For every line in the records that has the word "black", make a copy.

(Records from a collection)
---

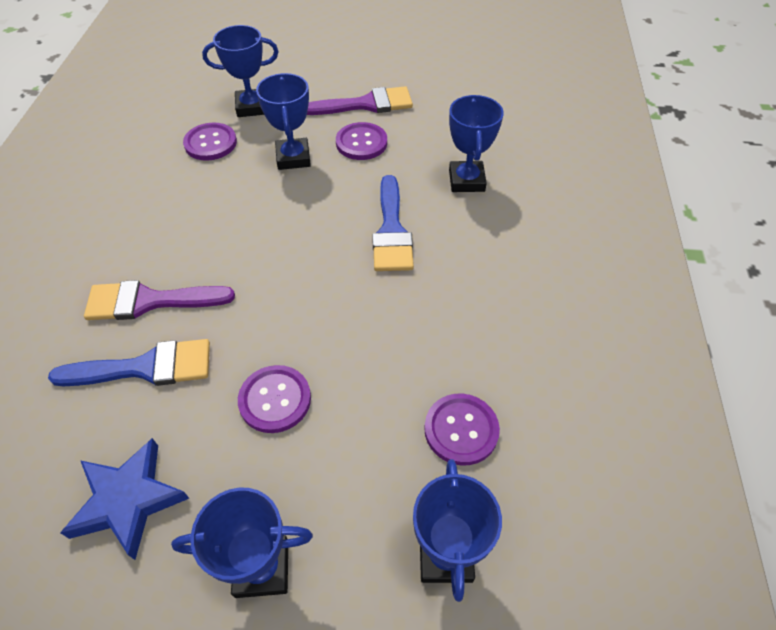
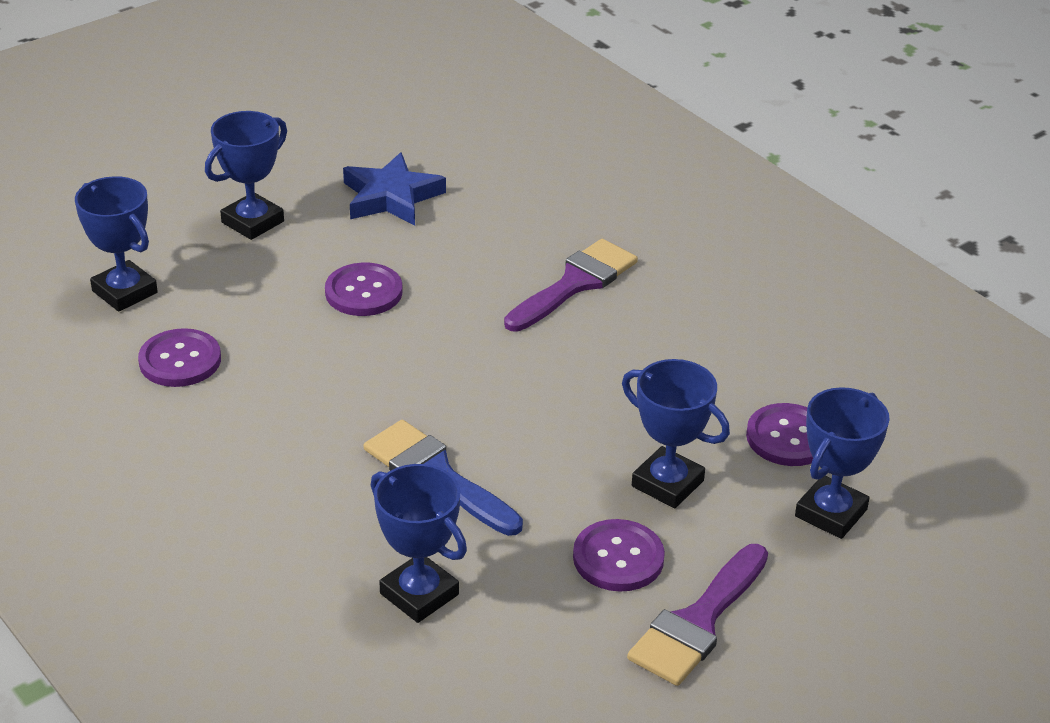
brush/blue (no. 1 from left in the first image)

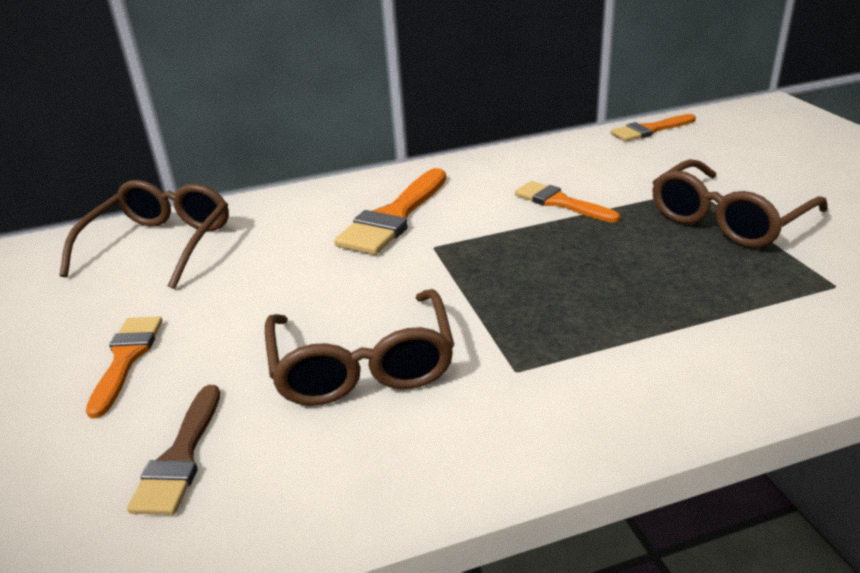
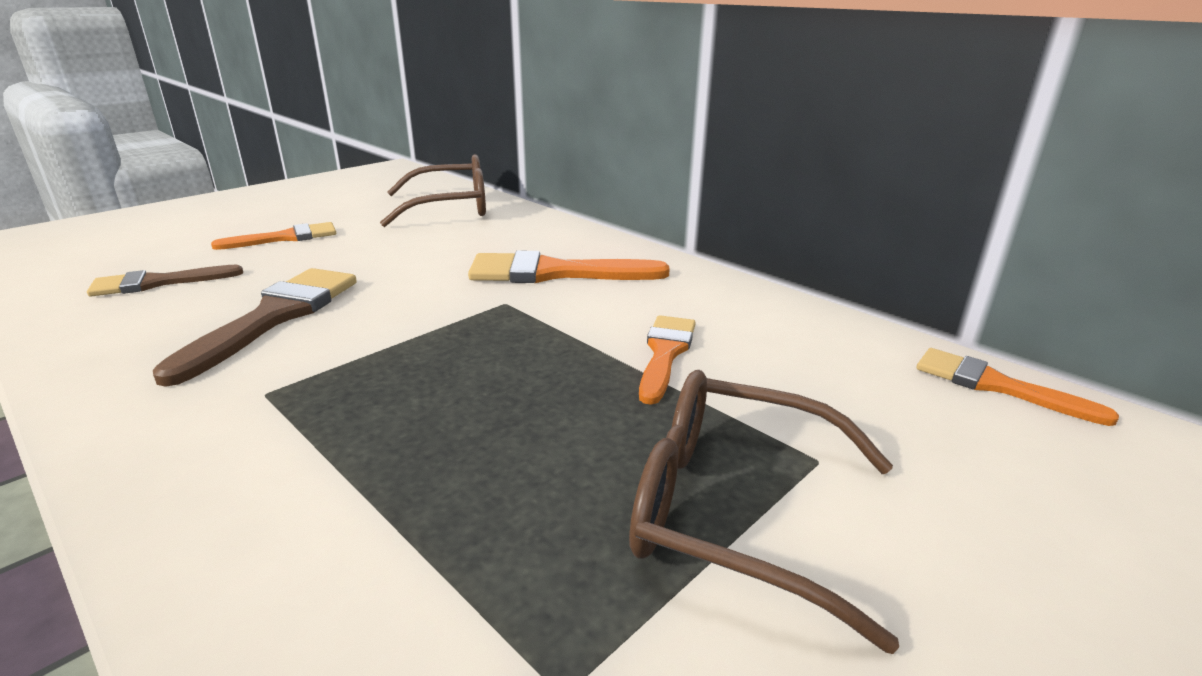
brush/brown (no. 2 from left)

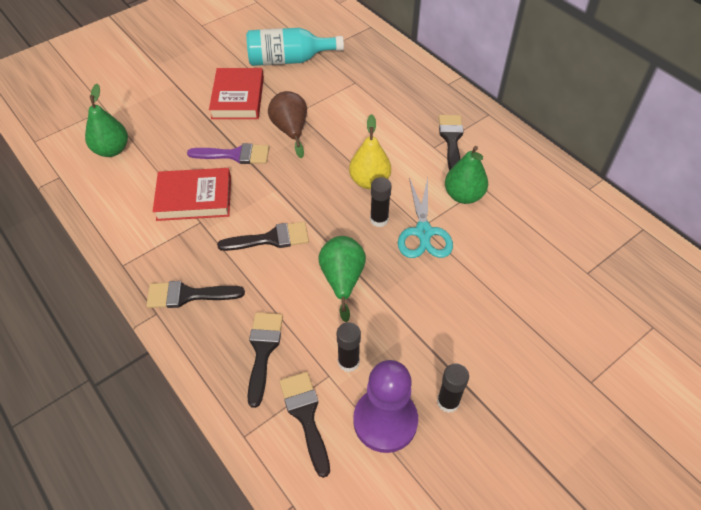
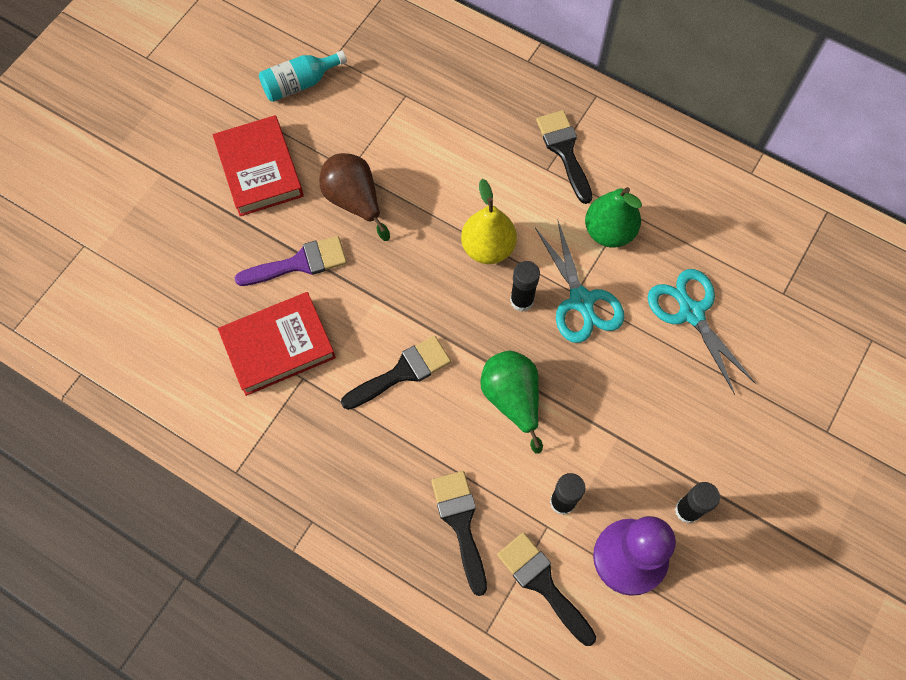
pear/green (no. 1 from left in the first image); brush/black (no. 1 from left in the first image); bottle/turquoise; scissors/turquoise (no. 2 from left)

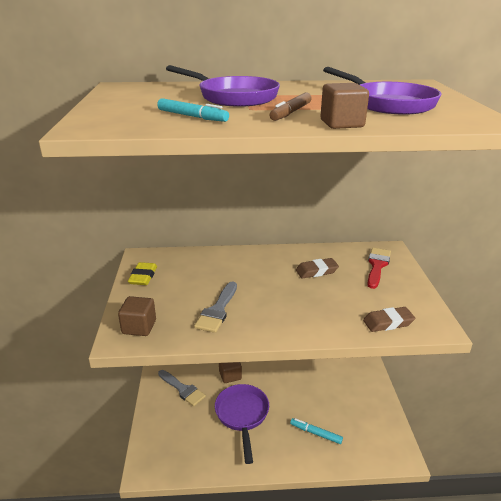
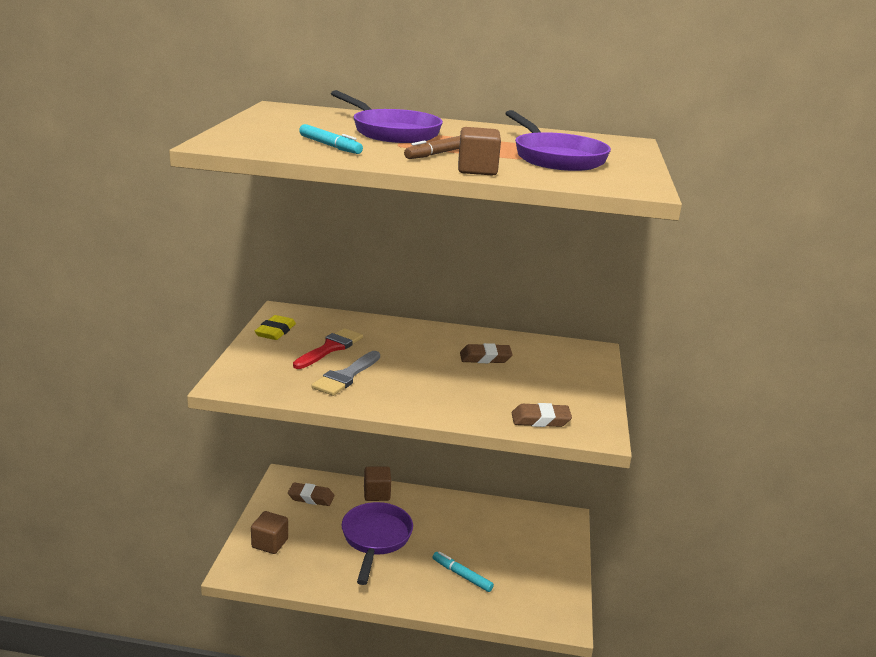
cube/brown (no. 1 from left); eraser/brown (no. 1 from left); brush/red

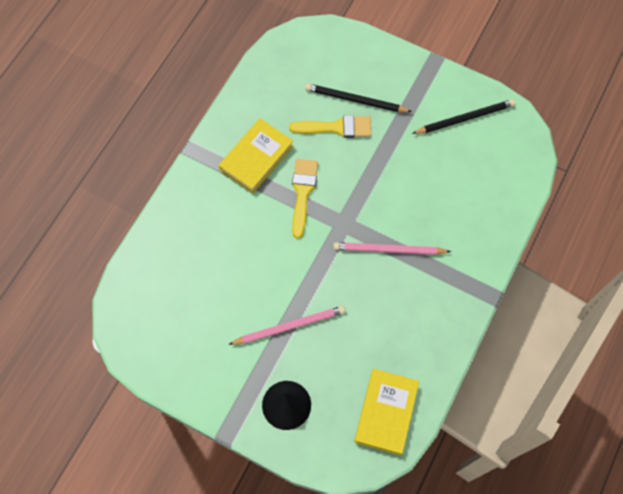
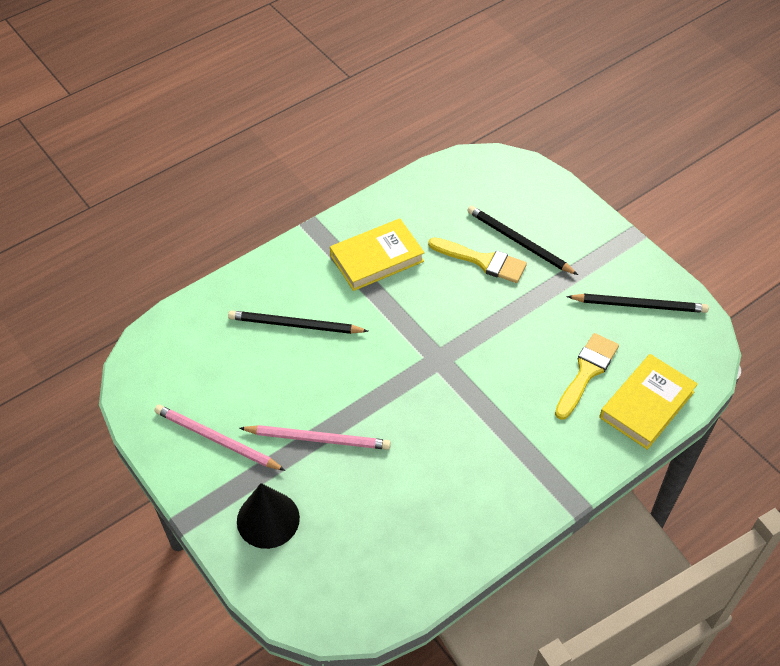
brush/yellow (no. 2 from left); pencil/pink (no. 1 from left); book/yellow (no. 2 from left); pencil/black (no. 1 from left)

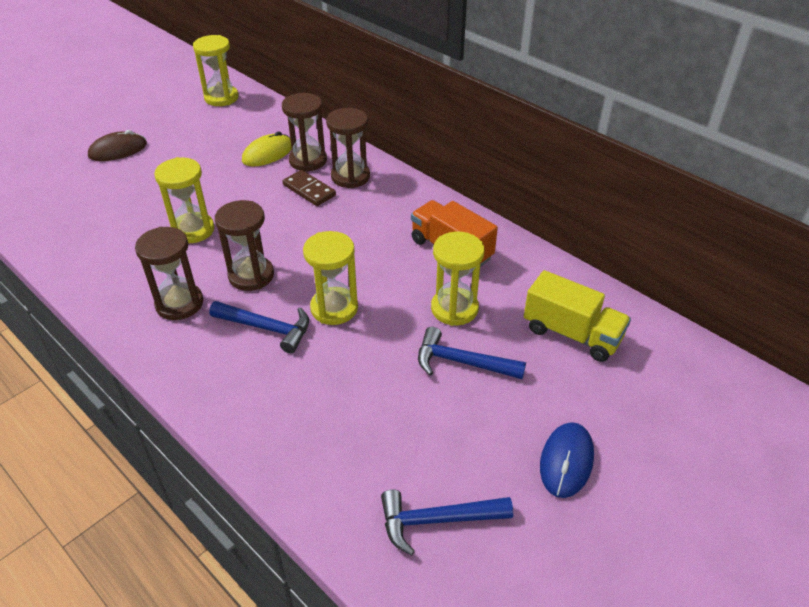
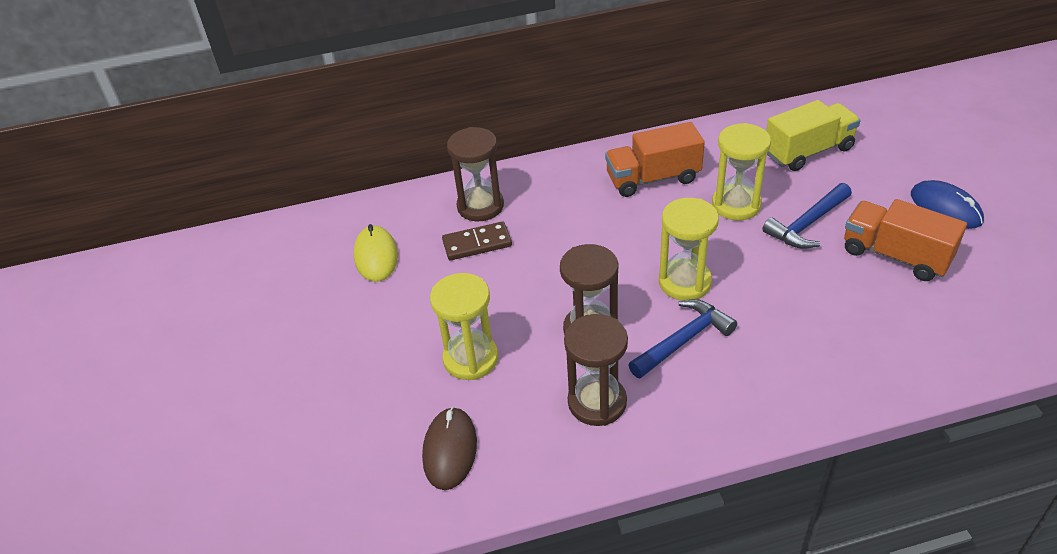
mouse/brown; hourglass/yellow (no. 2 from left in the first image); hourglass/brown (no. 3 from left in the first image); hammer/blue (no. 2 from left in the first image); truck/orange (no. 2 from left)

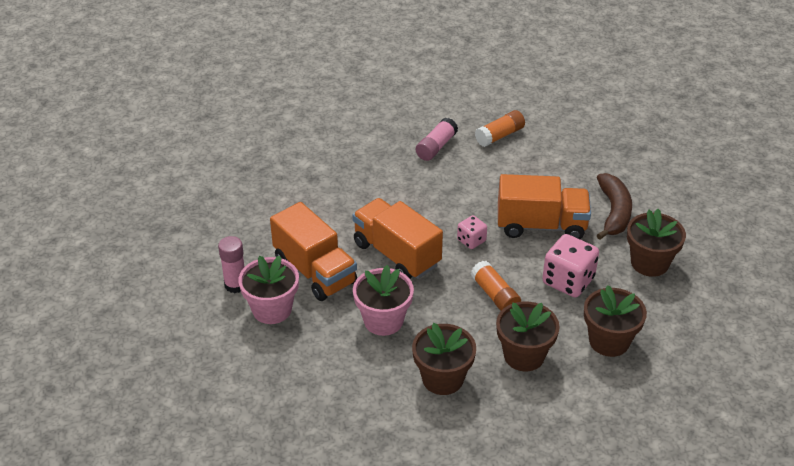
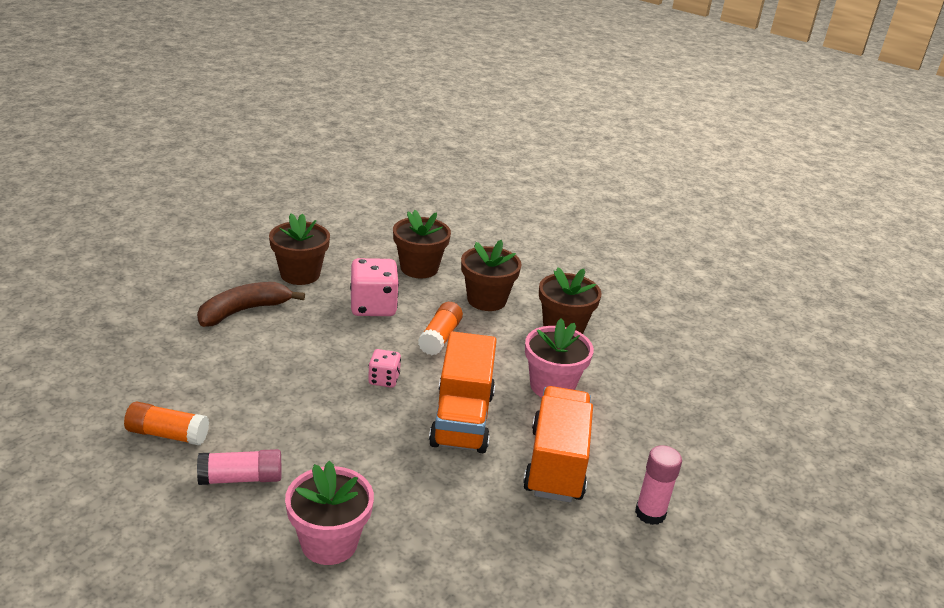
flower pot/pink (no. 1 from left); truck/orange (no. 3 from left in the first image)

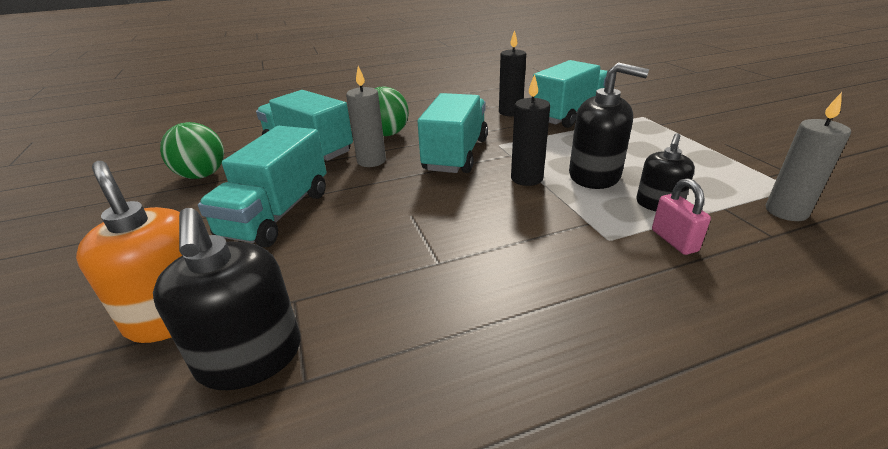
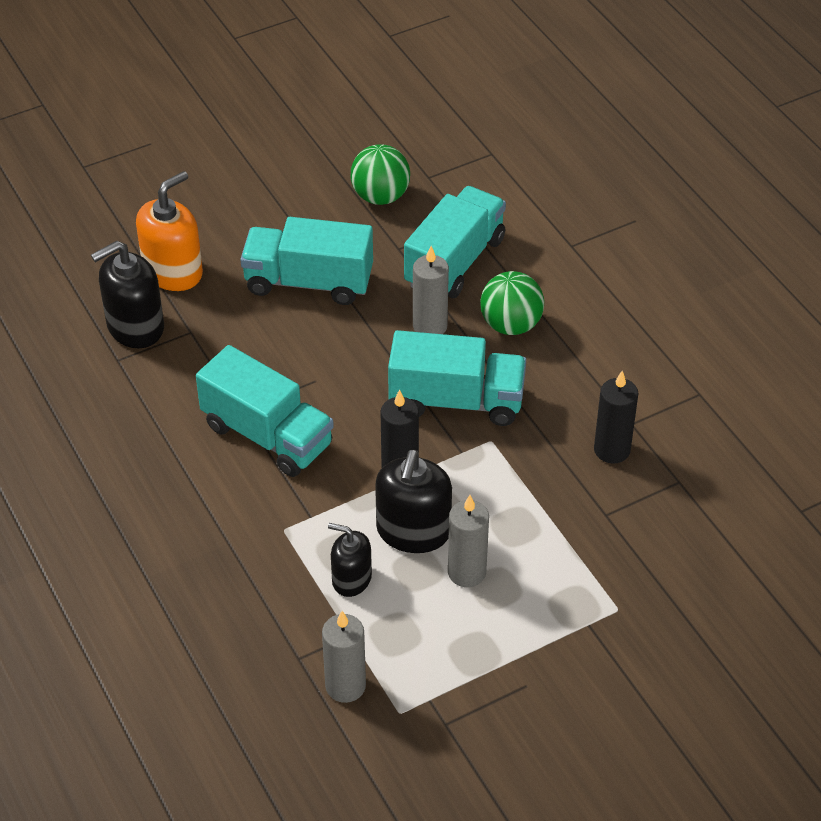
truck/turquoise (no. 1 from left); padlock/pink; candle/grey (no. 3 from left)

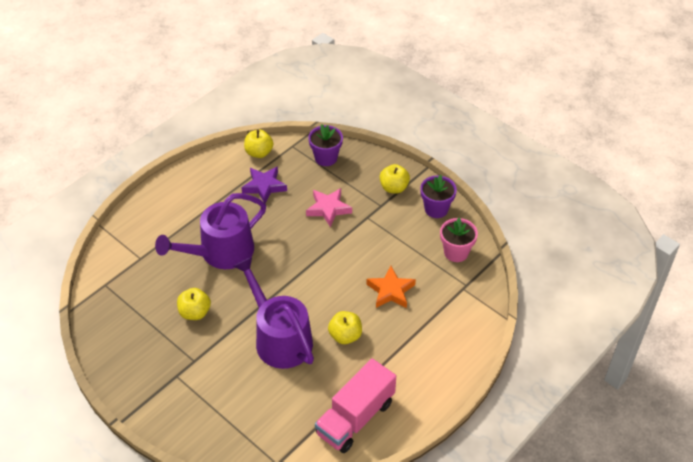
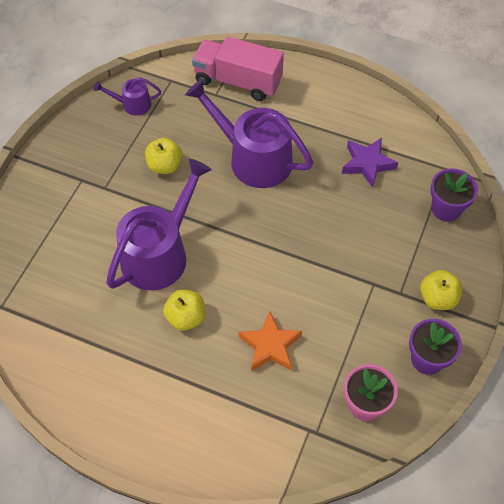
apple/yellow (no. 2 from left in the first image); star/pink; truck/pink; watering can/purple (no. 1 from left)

---

TASK OUTPUT
pear/green (no. 1 from left in the first image); brush/black (no. 1 from left in the first image); bottle/turquoise; scissors/turquoise (no. 2 from left)
brush/yellow (no. 2 from left); pencil/pink (no. 1 from left); book/yellow (no. 2 from left); pencil/black (no. 1 from left)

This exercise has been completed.